Saved entries
:::

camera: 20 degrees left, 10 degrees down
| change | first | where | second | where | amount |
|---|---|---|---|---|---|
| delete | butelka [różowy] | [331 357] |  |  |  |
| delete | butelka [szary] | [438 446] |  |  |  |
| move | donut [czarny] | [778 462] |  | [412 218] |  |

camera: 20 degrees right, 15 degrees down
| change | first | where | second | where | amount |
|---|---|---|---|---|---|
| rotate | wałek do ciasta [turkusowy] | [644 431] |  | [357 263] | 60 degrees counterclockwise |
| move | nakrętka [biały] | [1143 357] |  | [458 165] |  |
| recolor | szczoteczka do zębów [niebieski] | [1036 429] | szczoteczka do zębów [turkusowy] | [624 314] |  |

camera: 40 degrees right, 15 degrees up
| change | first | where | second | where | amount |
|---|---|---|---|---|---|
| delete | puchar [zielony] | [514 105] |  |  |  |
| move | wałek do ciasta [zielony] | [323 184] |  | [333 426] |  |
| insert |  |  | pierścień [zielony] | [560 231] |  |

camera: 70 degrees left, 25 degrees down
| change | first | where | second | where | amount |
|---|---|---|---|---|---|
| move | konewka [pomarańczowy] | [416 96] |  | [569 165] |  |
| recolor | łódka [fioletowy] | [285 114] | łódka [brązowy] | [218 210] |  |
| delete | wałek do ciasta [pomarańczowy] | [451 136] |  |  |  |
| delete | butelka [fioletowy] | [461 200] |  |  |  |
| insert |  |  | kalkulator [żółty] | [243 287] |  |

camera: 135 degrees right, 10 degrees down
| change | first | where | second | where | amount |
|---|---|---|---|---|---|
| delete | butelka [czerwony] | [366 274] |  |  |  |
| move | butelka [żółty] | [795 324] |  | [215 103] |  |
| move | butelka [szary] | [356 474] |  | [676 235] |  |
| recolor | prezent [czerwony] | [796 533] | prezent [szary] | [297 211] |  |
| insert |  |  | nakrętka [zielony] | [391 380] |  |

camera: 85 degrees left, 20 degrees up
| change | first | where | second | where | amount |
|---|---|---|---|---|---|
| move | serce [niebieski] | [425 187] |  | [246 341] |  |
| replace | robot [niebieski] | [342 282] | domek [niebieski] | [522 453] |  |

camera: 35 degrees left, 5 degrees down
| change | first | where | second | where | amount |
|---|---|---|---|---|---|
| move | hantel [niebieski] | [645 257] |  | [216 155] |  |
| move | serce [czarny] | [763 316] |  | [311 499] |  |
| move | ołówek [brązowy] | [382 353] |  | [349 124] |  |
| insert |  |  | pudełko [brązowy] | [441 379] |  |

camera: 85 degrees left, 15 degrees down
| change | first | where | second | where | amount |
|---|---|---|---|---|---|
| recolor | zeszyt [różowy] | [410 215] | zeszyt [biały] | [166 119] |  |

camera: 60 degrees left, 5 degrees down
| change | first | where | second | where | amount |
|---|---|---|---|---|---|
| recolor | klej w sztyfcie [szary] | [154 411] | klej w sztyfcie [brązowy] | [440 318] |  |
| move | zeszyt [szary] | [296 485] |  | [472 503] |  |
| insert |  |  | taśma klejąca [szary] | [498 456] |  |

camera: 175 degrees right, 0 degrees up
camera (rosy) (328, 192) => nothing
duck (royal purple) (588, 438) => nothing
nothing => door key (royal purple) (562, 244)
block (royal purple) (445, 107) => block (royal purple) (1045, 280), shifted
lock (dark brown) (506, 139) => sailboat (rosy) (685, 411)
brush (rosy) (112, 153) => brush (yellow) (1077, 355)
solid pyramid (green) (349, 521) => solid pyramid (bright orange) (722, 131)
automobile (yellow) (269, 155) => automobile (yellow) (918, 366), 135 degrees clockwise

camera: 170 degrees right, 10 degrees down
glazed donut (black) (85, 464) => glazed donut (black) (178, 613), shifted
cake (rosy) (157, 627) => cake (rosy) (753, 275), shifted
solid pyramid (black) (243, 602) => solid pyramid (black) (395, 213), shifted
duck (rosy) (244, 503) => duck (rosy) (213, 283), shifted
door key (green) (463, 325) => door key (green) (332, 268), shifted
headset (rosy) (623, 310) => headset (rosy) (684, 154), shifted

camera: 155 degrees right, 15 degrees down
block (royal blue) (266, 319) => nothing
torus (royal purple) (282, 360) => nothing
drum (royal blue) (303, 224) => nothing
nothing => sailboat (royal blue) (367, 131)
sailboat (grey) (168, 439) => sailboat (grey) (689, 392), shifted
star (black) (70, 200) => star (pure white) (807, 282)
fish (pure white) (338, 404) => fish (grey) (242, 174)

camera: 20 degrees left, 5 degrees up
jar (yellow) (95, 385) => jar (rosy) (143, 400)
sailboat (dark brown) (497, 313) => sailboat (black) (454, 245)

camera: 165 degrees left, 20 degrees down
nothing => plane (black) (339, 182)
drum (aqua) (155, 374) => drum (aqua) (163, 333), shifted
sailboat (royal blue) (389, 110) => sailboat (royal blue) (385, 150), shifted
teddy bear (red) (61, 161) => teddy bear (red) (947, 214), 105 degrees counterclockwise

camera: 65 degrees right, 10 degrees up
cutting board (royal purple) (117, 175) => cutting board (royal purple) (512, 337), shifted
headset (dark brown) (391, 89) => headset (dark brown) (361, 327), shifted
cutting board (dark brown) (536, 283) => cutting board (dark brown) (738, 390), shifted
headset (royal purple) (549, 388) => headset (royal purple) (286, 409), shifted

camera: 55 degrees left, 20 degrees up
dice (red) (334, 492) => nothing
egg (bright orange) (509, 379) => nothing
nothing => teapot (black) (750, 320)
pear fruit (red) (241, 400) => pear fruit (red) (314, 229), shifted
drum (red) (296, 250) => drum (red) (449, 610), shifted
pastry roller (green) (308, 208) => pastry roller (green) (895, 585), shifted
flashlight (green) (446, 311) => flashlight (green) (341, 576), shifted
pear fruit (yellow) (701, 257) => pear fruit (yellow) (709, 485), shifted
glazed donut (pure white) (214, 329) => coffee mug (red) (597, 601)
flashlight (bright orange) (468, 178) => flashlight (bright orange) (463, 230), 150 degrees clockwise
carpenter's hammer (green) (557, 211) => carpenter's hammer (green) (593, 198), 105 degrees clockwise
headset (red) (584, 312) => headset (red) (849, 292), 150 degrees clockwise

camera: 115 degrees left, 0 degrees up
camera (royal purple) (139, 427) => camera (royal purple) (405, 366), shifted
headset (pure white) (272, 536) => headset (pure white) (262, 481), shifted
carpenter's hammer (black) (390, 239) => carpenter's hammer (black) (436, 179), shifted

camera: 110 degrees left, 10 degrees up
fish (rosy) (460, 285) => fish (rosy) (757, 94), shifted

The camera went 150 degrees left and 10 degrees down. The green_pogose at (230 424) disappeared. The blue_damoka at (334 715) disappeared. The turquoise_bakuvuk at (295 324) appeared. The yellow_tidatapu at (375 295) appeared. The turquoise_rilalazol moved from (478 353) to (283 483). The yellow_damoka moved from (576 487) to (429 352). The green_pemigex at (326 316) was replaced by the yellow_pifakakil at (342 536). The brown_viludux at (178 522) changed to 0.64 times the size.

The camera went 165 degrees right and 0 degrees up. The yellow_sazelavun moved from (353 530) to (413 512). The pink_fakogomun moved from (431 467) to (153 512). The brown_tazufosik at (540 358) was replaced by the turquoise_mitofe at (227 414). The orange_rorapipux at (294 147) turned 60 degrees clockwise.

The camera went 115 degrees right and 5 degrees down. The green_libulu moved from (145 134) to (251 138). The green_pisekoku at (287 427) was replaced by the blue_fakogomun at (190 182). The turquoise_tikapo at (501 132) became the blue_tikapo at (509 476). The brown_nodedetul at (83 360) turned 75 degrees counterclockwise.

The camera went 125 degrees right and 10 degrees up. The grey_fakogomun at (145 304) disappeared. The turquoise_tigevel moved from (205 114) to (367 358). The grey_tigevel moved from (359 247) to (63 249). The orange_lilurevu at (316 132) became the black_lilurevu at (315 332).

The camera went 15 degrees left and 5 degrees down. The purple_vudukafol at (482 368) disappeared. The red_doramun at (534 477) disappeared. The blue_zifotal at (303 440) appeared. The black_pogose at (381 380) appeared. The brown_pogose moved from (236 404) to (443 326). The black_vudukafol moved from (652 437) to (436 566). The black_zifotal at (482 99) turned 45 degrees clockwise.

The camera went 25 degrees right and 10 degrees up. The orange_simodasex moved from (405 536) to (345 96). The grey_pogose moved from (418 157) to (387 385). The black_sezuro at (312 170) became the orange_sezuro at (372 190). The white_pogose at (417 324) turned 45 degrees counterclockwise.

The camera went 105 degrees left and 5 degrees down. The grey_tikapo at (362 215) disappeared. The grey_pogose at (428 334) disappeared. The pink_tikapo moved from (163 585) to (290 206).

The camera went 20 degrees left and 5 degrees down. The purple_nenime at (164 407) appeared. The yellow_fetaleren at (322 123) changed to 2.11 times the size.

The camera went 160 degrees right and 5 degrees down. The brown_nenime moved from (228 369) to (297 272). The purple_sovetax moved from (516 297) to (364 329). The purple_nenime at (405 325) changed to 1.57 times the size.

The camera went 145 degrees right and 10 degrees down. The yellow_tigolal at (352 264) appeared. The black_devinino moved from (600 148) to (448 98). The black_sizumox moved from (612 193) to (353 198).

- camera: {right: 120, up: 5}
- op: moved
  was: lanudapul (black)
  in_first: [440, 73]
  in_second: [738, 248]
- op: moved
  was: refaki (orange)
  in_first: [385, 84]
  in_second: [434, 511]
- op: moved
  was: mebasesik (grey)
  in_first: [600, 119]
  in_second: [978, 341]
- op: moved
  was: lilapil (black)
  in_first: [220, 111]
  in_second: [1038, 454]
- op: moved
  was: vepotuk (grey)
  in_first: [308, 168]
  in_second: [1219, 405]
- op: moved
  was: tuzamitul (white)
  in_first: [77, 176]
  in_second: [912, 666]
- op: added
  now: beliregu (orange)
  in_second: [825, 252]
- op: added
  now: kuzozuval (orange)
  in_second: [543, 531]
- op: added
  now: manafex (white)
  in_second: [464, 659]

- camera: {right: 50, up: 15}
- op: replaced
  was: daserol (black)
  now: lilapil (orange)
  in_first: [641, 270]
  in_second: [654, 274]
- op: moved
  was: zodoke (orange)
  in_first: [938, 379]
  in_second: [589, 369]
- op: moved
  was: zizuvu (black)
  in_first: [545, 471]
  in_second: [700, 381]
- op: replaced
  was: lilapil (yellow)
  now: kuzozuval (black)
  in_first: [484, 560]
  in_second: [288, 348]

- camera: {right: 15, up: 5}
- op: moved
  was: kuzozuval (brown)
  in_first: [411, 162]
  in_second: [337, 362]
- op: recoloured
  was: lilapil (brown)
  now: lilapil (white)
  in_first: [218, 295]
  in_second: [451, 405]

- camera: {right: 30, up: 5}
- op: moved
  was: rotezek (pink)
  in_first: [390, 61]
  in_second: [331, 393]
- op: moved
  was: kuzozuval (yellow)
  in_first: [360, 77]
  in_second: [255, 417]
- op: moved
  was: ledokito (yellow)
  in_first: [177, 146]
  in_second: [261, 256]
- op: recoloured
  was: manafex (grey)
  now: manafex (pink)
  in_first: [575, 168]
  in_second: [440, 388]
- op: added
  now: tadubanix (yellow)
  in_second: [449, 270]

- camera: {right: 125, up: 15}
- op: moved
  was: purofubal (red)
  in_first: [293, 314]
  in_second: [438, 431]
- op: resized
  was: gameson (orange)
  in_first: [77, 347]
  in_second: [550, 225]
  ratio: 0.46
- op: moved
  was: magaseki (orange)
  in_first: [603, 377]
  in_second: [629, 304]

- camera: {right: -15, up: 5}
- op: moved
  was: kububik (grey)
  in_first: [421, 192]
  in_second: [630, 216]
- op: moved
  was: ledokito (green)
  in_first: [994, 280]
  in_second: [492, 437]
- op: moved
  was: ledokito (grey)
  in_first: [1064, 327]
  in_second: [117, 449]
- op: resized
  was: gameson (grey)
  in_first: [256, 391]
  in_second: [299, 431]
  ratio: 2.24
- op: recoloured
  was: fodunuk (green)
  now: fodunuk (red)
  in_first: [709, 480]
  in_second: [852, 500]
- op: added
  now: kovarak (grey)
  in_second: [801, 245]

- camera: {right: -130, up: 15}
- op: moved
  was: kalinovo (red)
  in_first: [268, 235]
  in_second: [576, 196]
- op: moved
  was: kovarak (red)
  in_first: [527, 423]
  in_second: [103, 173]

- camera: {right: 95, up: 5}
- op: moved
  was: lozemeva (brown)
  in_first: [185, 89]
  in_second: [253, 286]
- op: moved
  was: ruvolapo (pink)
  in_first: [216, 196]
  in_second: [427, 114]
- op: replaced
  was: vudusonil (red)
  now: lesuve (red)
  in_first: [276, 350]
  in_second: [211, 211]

:::

The answer is the lines above between the line holding "in_first: [77, 176]" and the line holding "now: manafex (white)", inclusive, each written out exactly, and no others.

→ **Answer section**:
  in_first: [77, 176]
  in_second: [912, 666]
- op: added
  now: beliregu (orange)
  in_second: [825, 252]
- op: added
  now: kuzozuval (orange)
  in_second: [543, 531]
- op: added
  now: manafex (white)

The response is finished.